* _Problem to work on_: What's needed is an exact retyping of the lines from the start of the listing up to and including the line with "none -> red 1x1 brick [495,890,550,945]", minus any pictures.

*** Stored data Section Begins ***

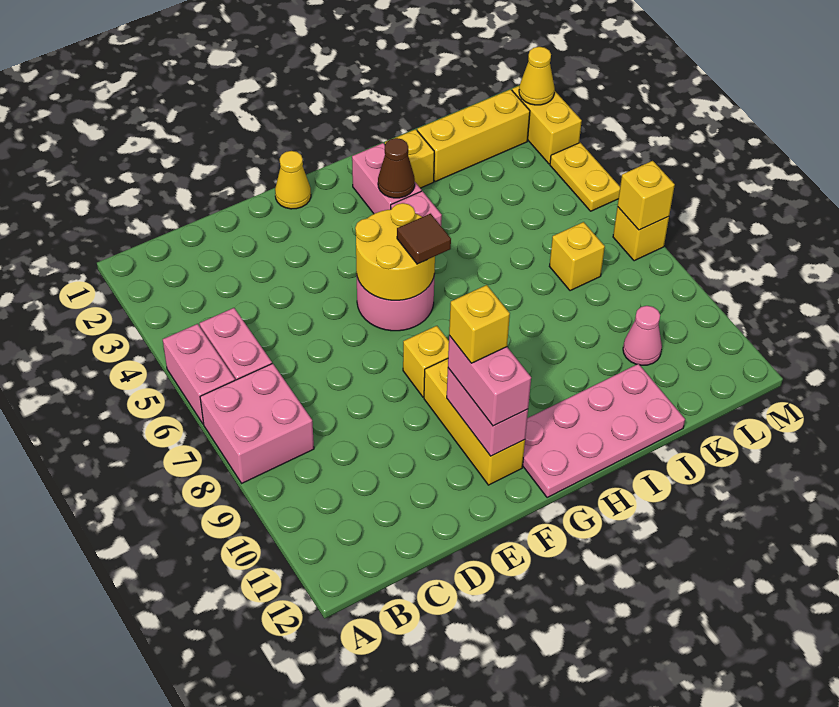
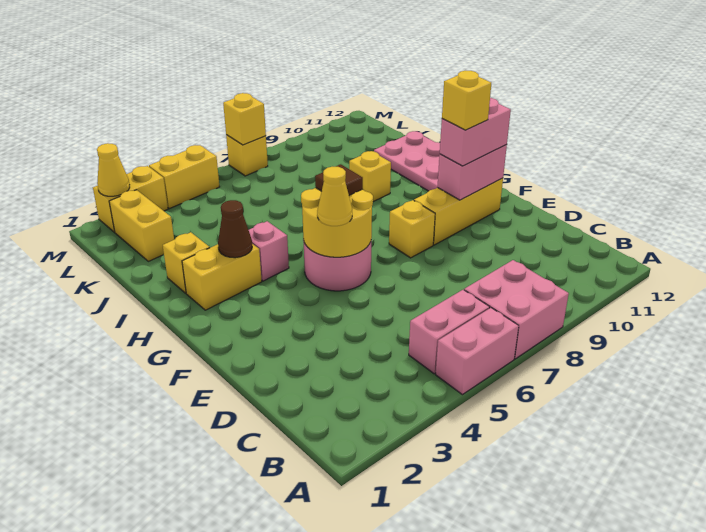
yellow 1x1 cone [275,151,311,209] -> yellow 1x1 cone moved to [317,167,352,226]
pink 1x2 brick [352,143,422,214] -> yellow 1x2 brick [182,244,262,310]
yellow 1x3 brick [417,89,530,182] -> yellow 1x2 brick [109,190,174,261]
yellow 1x1 brick [549,222,605,291] -> yellow 1x1 brick moved to [349,151,391,202]
pink 1x1 cone [623,306,662,365] -> none
yellow 1x2 plate [550,143,620,211] -> yellow 1x2 brick [149,145,220,209]

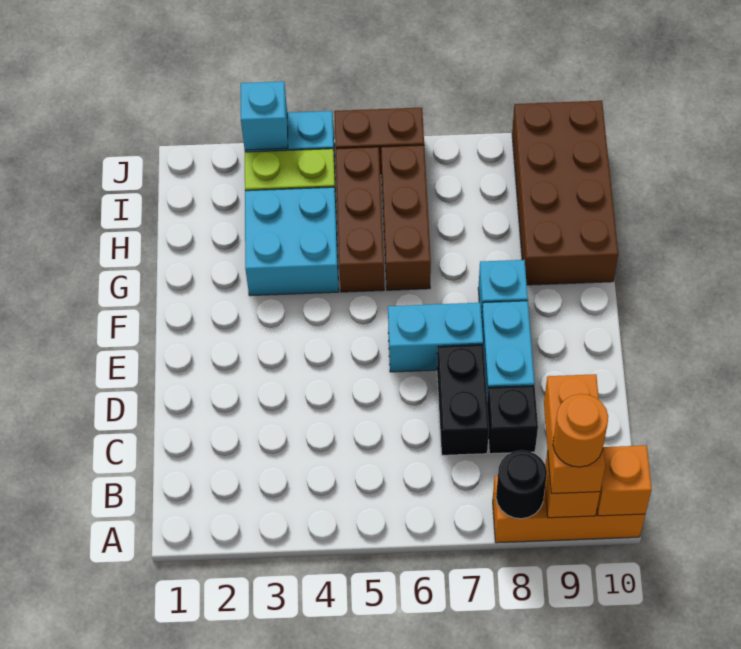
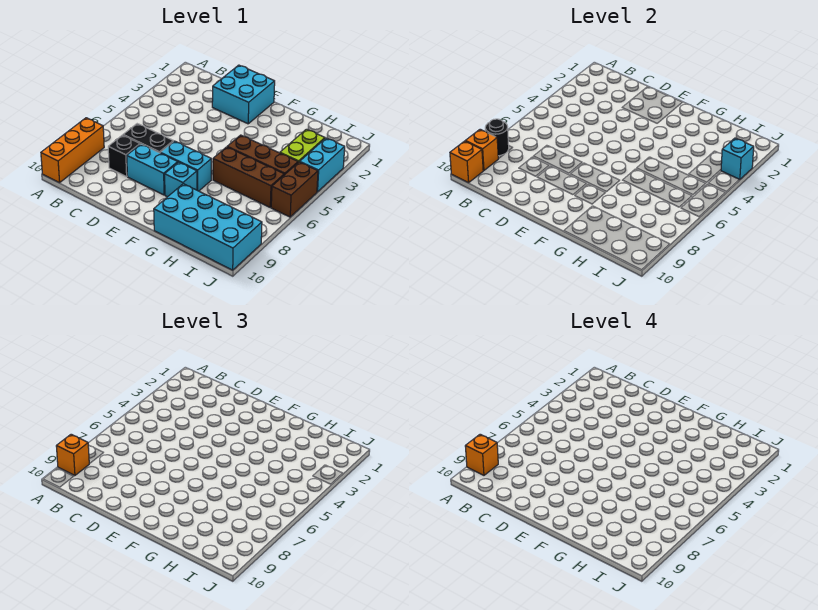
orange 1x2 brick [544,374,605,494] -> orange 1x1 brick [56,434,89,475]
orange 1x1 round brick [553,394,608,467] -> orange 1x1 brick [465,434,498,475]
cyan 1x2 brick [388,303,483,372] -> cyan 1x2 brick turned to [161,141,211,191]
cyan 2x2 brick [245,187,339,296] -> cyan 2x2 brick moved to [212,65,275,124]
brown 2x4 brick [512,101,618,285] -> cyan 2x4 brick [154,184,262,270]

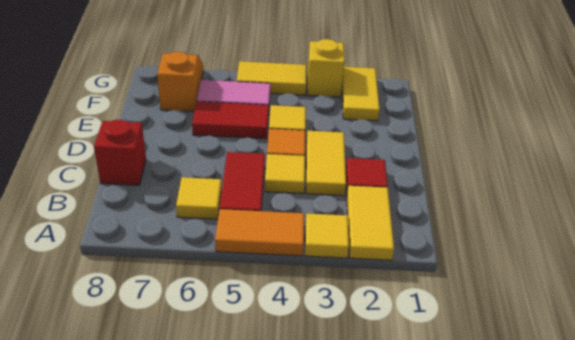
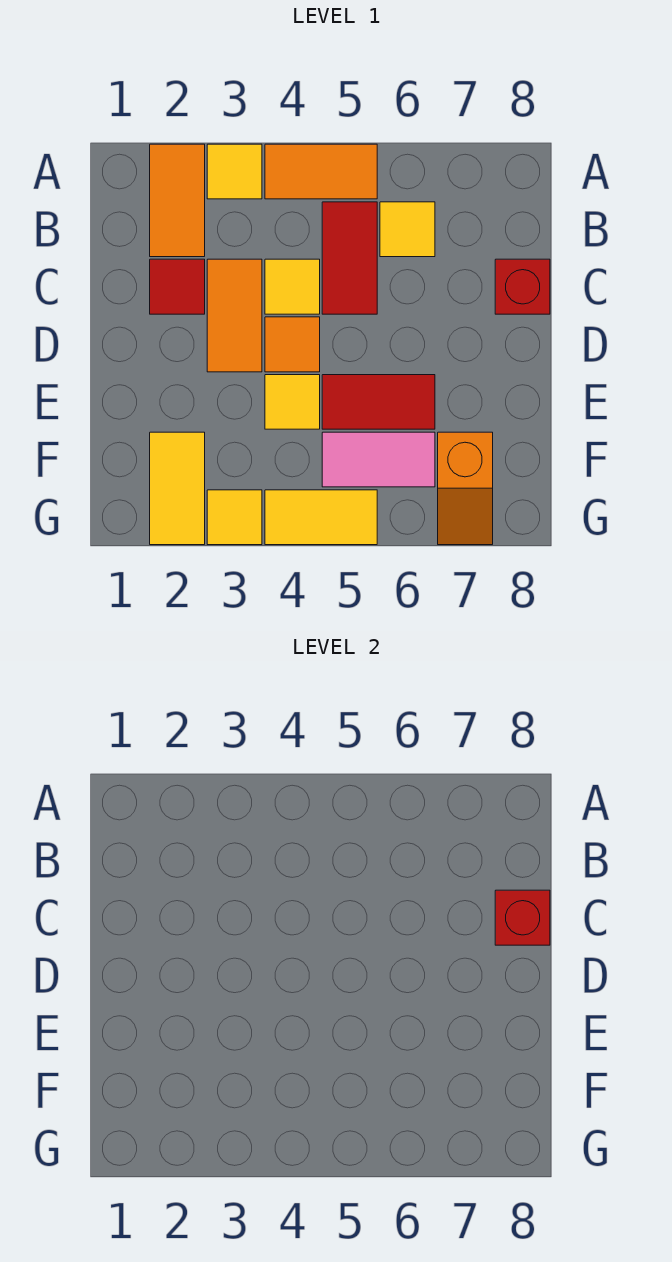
yellow 1x2 tile [347,186,394,260] -> orange 1x2 tile [150,144,205,257]
yellow 1x2 tile [306,131,346,196] -> orange 1x2 tile [207,259,262,372]
none -> red 1x1 brick [495,890,550,945]
yellow 1x1 brick [307,39,345,97] -> yellow 1x1 tile [207,490,262,545]

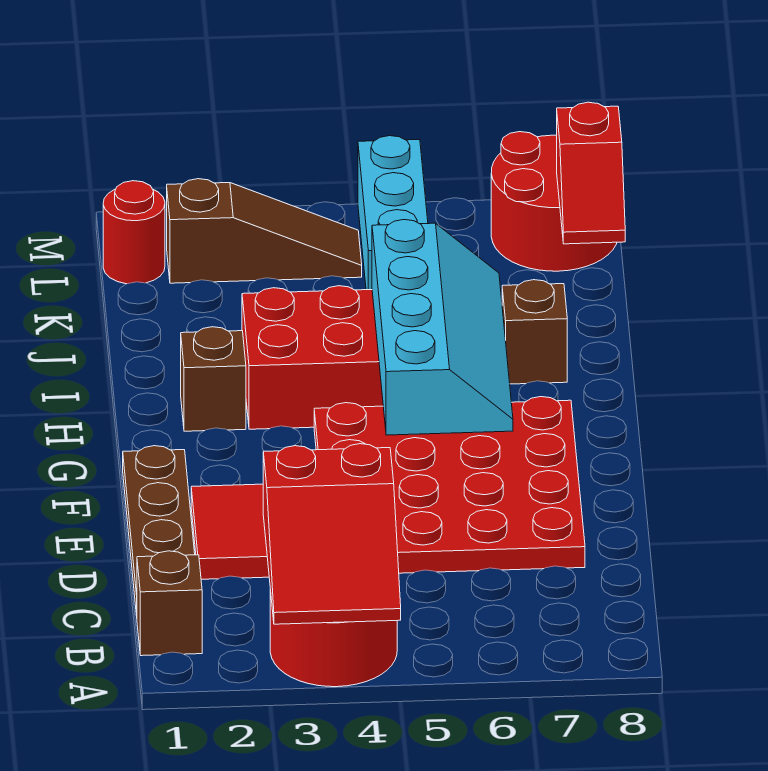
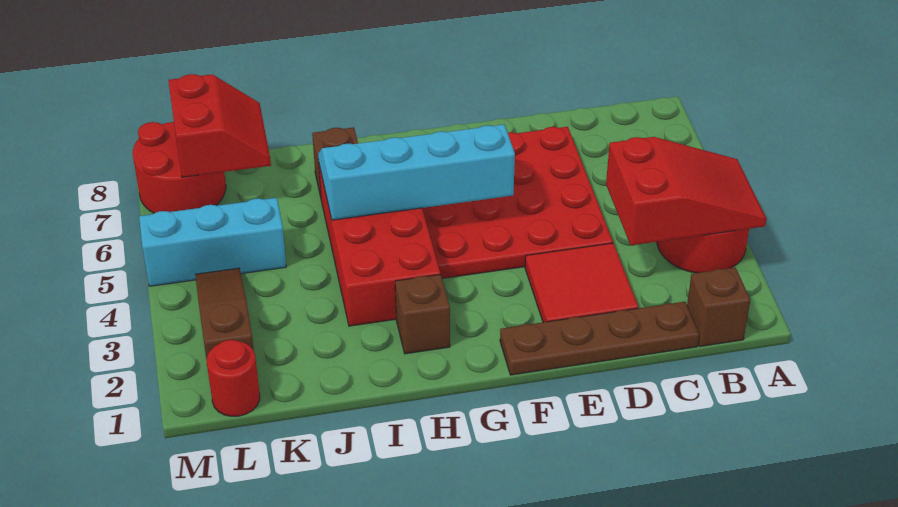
red 1x2 slope [557,102,625,244] -> red 2x2 slope [168,74,271,177]

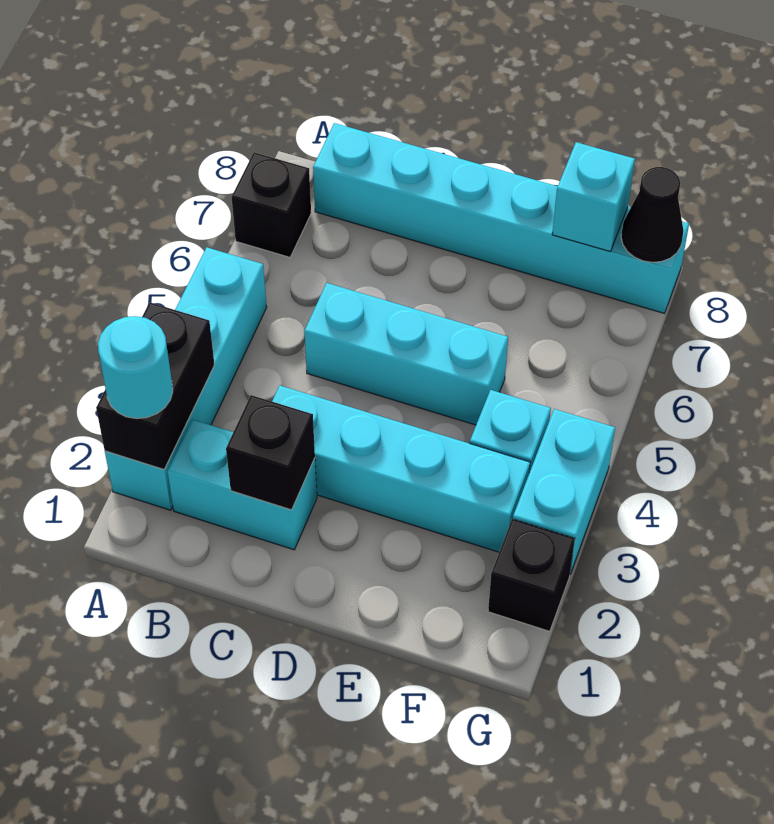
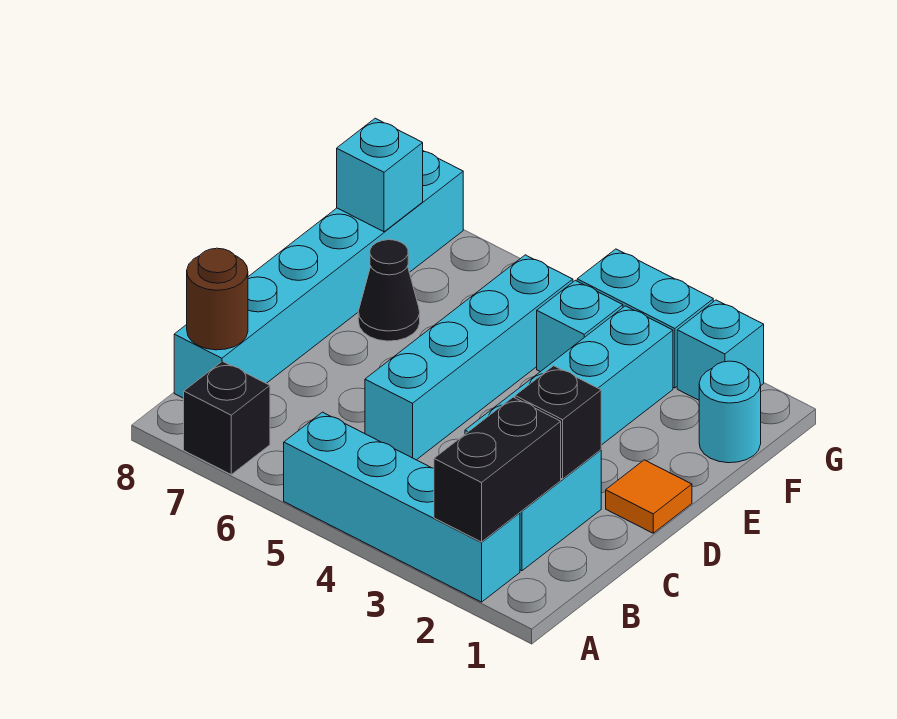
black 1x2 brick [96,302,214,469] -> black 1x2 brick turned to [434,397,561,542]
cyan 1x1 round brick [98,316,173,419] -> cyan 1x1 round brick moved to [699,361,761,463]
none -> brown 1x1 round brick [187,248,248,350]
cyan 1x3 brick [304,283,508,425] -> cyan 1x4 brick [365,255,573,460]
none -> orange 1x1 tile [606,460,692,533]
black 1x1 brick [488,519,575,631] -> cyan 1x1 brick [677,300,764,400]
black 1x1 cone [621,167,684,262] -> black 1x1 cone moved to [358,240,420,341]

*** Stored data Section Ends ***

* _Exercise output_:
yellow 1x1 cone [275,151,311,209] -> yellow 1x1 cone moved to [317,167,352,226]
pink 1x2 brick [352,143,422,214] -> yellow 1x2 brick [182,244,262,310]
yellow 1x3 brick [417,89,530,182] -> yellow 1x2 brick [109,190,174,261]
yellow 1x1 brick [549,222,605,291] -> yellow 1x1 brick moved to [349,151,391,202]
pink 1x1 cone [623,306,662,365] -> none
yellow 1x2 plate [550,143,620,211] -> yellow 1x2 brick [149,145,220,209]

orange 1x2 brick [544,374,605,494] -> orange 1x1 brick [56,434,89,475]
orange 1x1 round brick [553,394,608,467] -> orange 1x1 brick [465,434,498,475]
cyan 1x2 brick [388,303,483,372] -> cyan 1x2 brick turned to [161,141,211,191]
cyan 2x2 brick [245,187,339,296] -> cyan 2x2 brick moved to [212,65,275,124]
brown 2x4 brick [512,101,618,285] -> cyan 2x4 brick [154,184,262,270]

yellow 1x2 tile [347,186,394,260] -> orange 1x2 tile [150,144,205,257]
yellow 1x2 tile [306,131,346,196] -> orange 1x2 tile [207,259,262,372]
none -> red 1x1 brick [495,890,550,945]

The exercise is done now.